Work task: Repeat the entries below exactly as they appear, with no pictures.

[Data for processing — start]

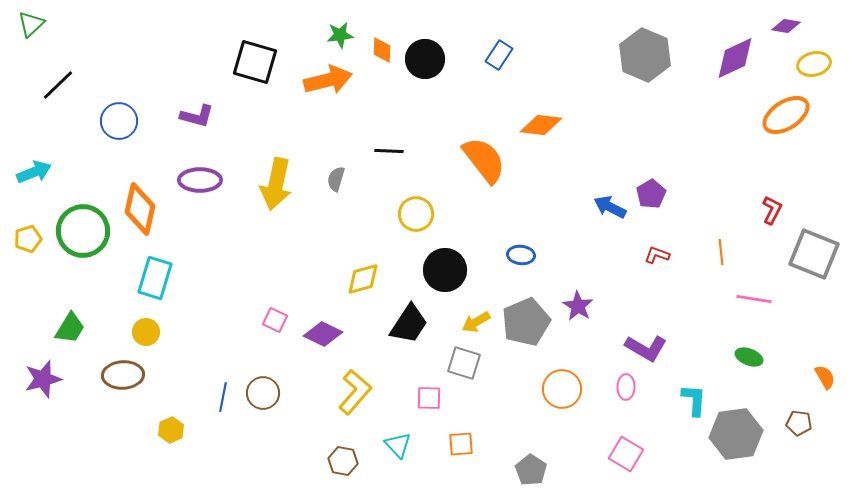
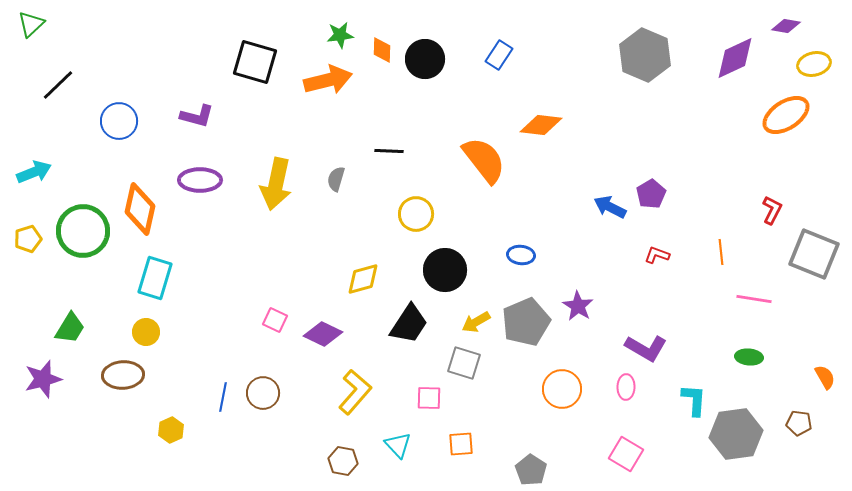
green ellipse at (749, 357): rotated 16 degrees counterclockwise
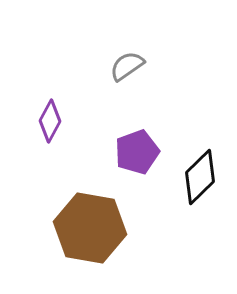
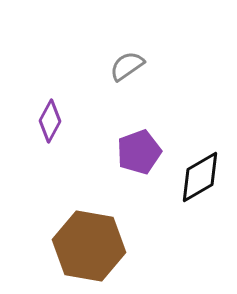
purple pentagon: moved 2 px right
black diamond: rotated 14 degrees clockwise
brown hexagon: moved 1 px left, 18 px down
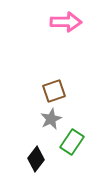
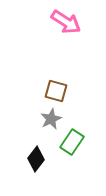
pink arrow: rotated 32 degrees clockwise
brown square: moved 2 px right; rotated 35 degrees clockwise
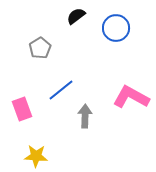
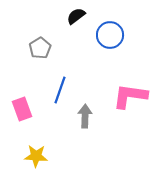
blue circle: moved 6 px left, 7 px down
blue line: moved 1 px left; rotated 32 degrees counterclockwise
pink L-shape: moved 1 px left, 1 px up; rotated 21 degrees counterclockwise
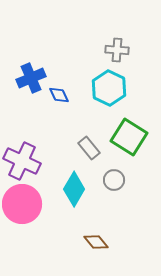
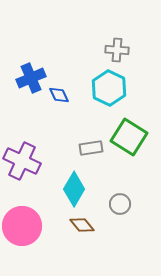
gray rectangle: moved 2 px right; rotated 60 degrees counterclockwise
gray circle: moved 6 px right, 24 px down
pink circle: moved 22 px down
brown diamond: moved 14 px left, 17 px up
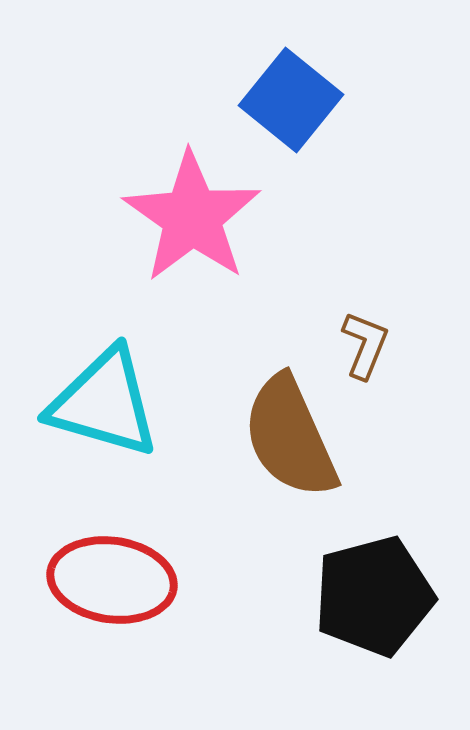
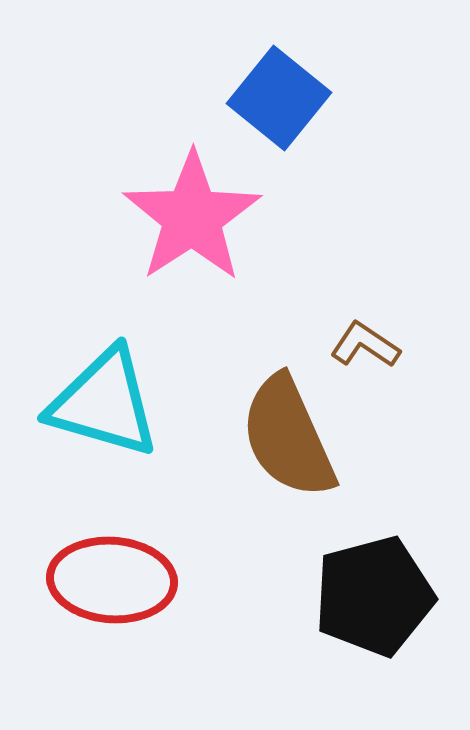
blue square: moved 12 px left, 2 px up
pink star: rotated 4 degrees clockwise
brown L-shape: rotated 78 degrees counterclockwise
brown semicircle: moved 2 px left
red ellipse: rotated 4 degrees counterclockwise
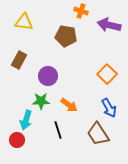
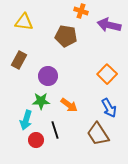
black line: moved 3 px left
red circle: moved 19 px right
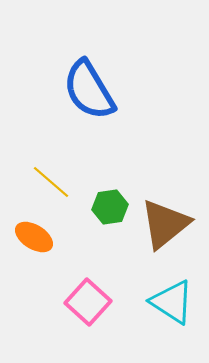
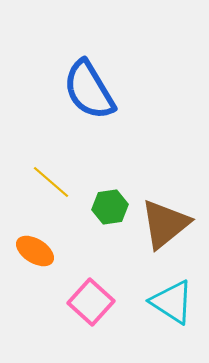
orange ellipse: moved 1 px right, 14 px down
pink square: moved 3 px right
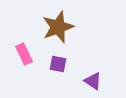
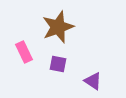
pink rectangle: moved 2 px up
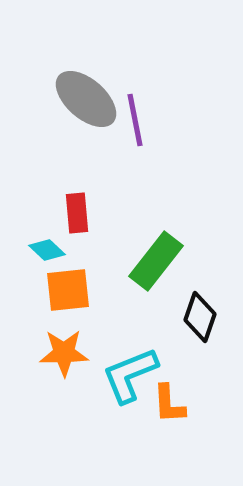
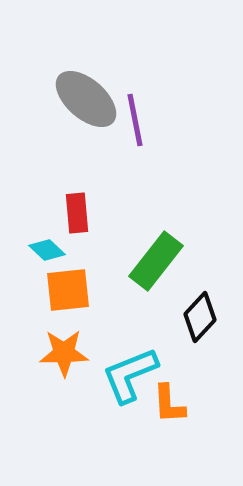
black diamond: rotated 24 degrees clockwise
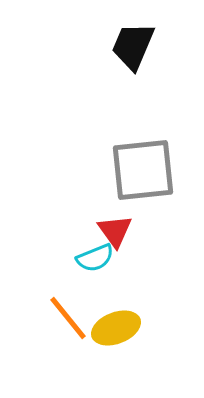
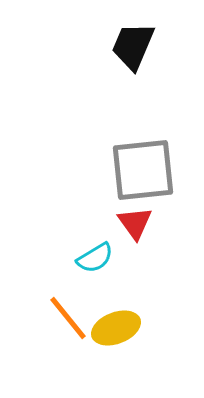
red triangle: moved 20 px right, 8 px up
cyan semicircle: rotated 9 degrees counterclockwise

[Data for processing — finish]

Answer to the problem:
green ellipse at (749, 357): rotated 16 degrees counterclockwise
purple pentagon: moved 2 px right
black diamond: rotated 14 degrees clockwise
brown hexagon: moved 1 px left, 18 px down
pink arrow: rotated 32 degrees clockwise
brown square: moved 2 px right; rotated 35 degrees clockwise
blue circle: moved 6 px left, 7 px down
blue line: moved 1 px left; rotated 32 degrees counterclockwise
pink L-shape: moved 1 px left, 1 px up; rotated 21 degrees counterclockwise
gray rectangle: moved 2 px right; rotated 60 degrees counterclockwise
gray circle: moved 6 px right, 24 px down
pink circle: moved 22 px down
brown diamond: moved 14 px left, 17 px up
blue square: moved 12 px left, 2 px up
pink star: rotated 4 degrees clockwise
brown L-shape: rotated 78 degrees counterclockwise
brown semicircle: moved 2 px left
red ellipse: rotated 4 degrees counterclockwise
black line: moved 3 px left
red circle: moved 19 px right
orange ellipse: moved 1 px right, 14 px down
pink square: moved 3 px right
pink rectangle: moved 2 px up
black diamond: rotated 24 degrees clockwise
red triangle: moved 20 px right, 8 px up
cyan semicircle: rotated 9 degrees counterclockwise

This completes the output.